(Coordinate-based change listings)
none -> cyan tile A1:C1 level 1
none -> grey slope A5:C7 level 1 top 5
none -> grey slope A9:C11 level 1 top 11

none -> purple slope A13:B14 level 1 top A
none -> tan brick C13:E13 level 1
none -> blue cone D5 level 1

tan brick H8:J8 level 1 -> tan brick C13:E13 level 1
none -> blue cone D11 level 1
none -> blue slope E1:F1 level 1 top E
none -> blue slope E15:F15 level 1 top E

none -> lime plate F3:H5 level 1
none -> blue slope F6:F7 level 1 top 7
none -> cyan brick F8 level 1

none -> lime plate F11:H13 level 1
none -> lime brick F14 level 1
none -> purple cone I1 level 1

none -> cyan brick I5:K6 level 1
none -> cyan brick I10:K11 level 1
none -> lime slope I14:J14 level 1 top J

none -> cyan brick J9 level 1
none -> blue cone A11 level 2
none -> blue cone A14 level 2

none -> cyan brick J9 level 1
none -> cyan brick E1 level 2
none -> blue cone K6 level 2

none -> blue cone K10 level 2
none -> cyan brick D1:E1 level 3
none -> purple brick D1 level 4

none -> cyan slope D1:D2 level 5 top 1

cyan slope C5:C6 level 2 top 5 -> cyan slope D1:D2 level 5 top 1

* * *

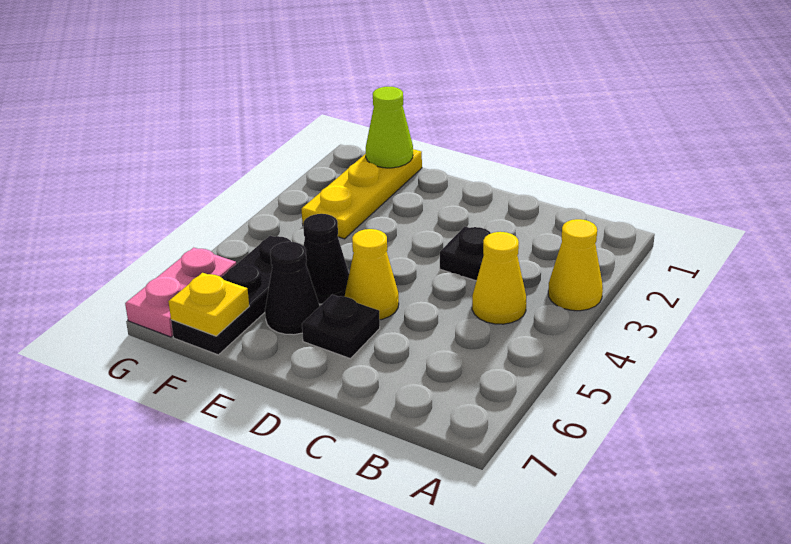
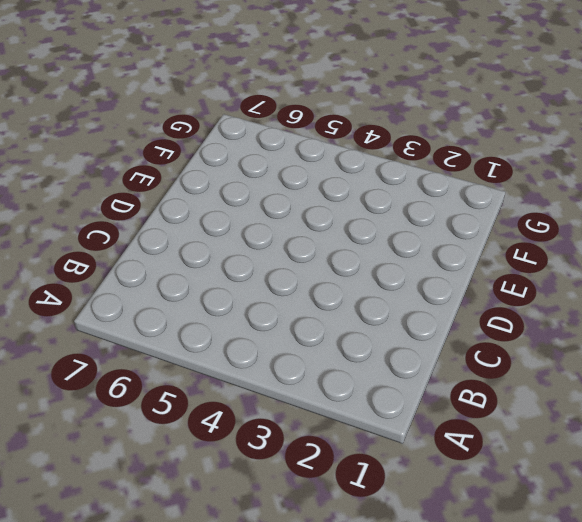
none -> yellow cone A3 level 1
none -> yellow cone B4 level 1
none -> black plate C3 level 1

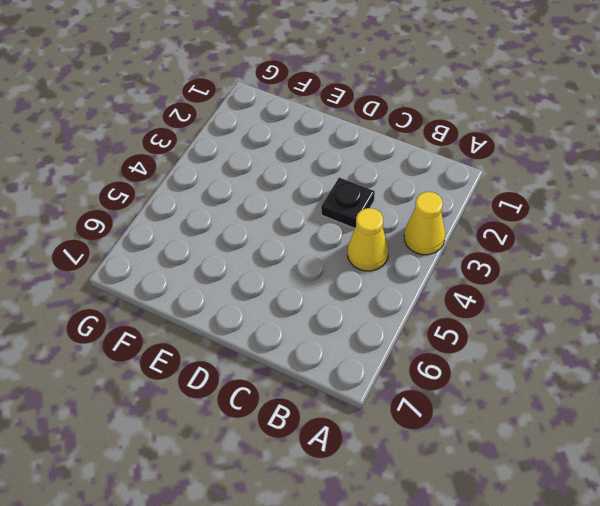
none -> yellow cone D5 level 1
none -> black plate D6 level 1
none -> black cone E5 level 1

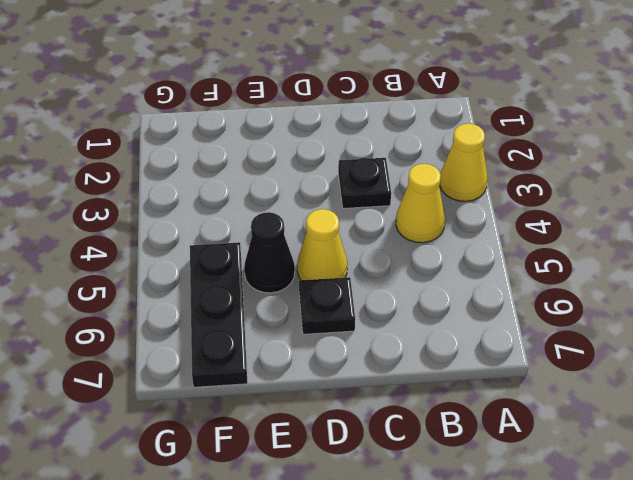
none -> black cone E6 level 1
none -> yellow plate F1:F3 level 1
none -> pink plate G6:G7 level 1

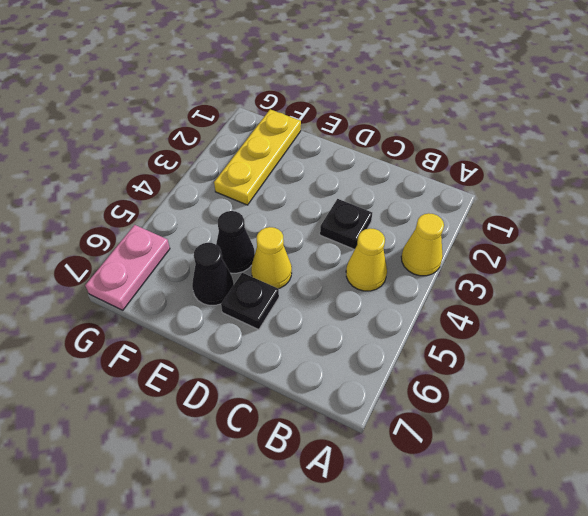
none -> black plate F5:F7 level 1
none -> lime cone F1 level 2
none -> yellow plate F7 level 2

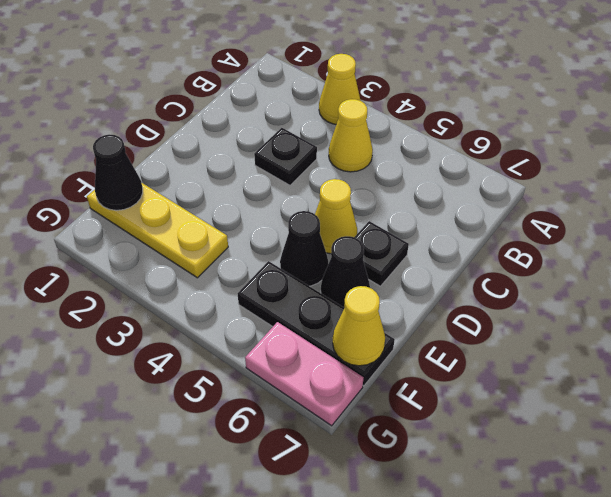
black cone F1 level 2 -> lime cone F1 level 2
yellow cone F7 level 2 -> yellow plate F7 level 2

* * *

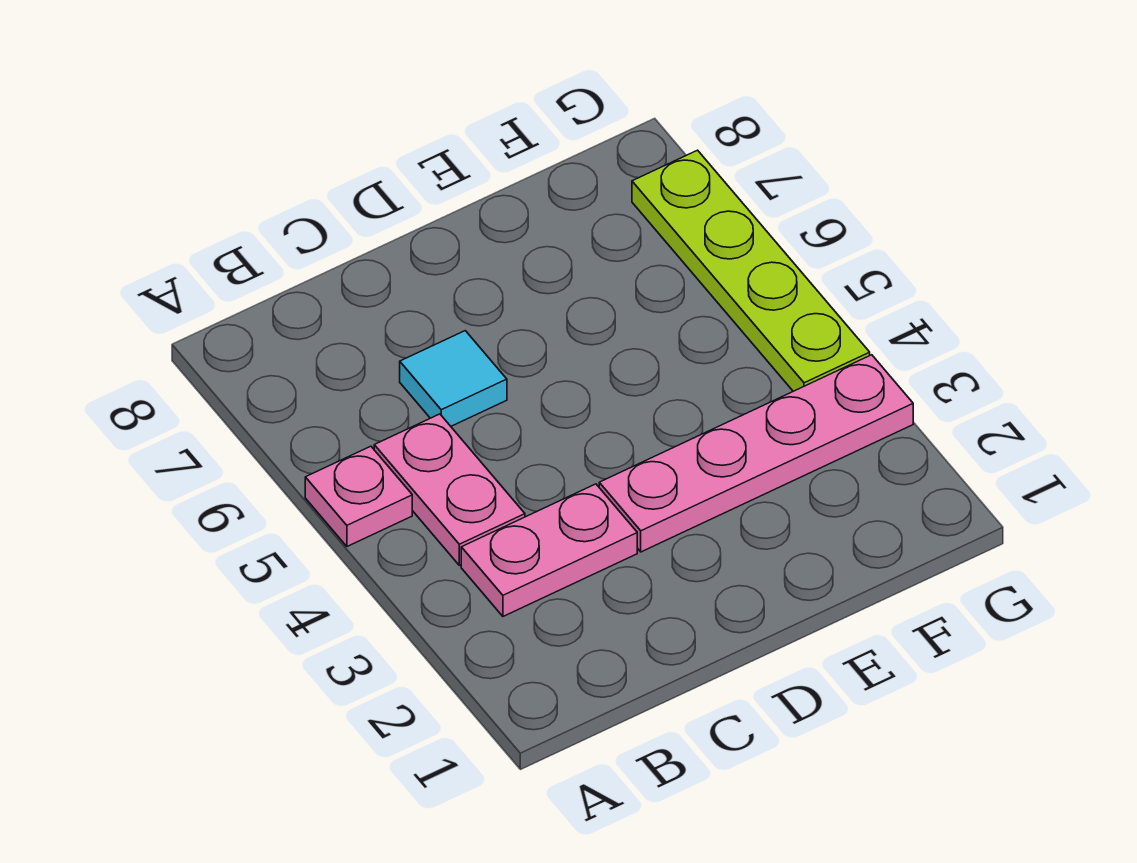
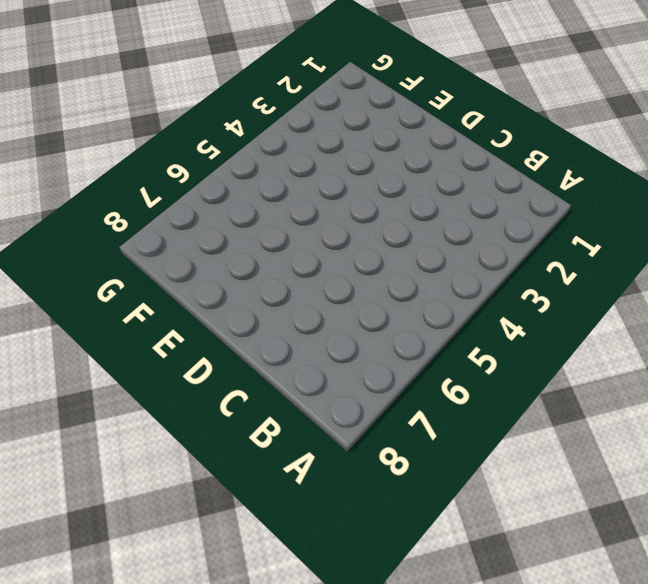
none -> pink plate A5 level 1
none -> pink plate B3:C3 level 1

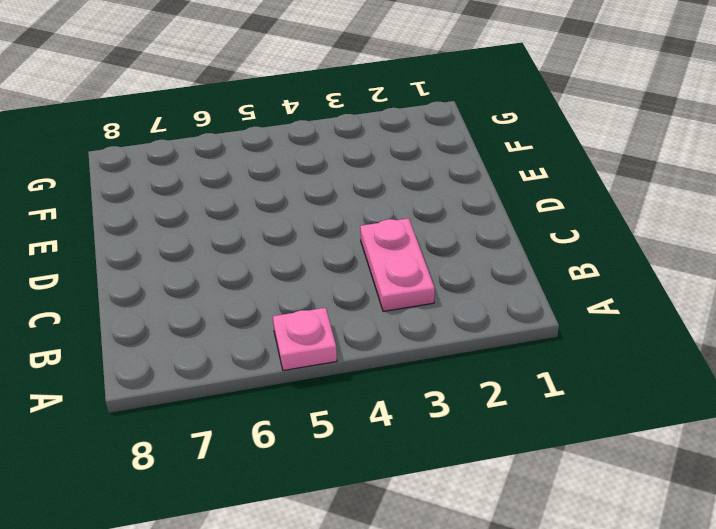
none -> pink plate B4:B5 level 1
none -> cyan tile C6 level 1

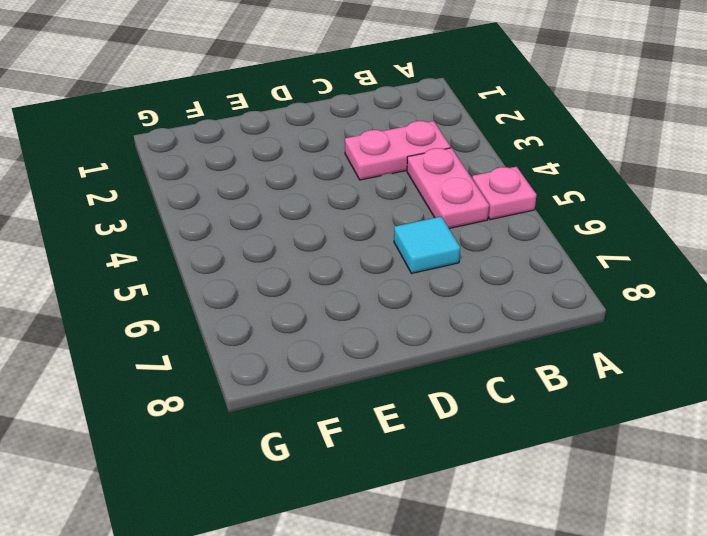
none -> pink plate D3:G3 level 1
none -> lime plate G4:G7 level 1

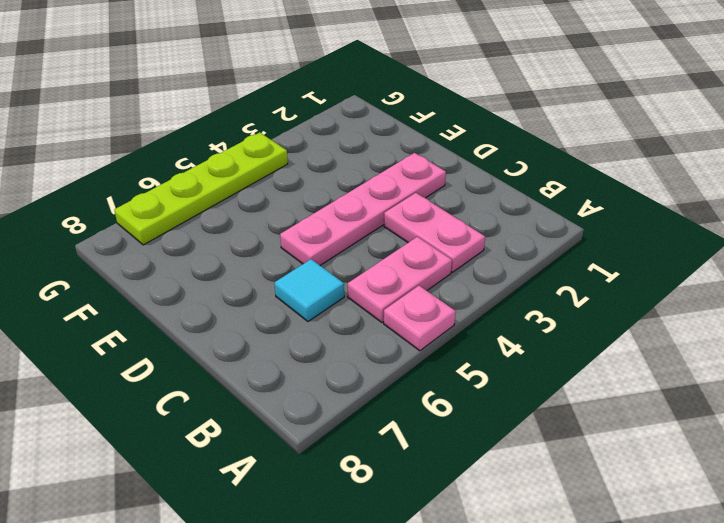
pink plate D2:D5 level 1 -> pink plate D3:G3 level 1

(Task item)
For this exercise, repeat exactly the lines of the data above from the one with "none -> cyan tile A1:C1 level 1" down to the one with "none -> blue cone D11 level 1", both end lines included.

(Reply)
none -> cyan tile A1:C1 level 1
none -> grey slope A5:C7 level 1 top 5
none -> grey slope A9:C11 level 1 top 11

none -> purple slope A13:B14 level 1 top A
none -> tan brick C13:E13 level 1
none -> blue cone D5 level 1

tan brick H8:J8 level 1 -> tan brick C13:E13 level 1
none -> blue cone D11 level 1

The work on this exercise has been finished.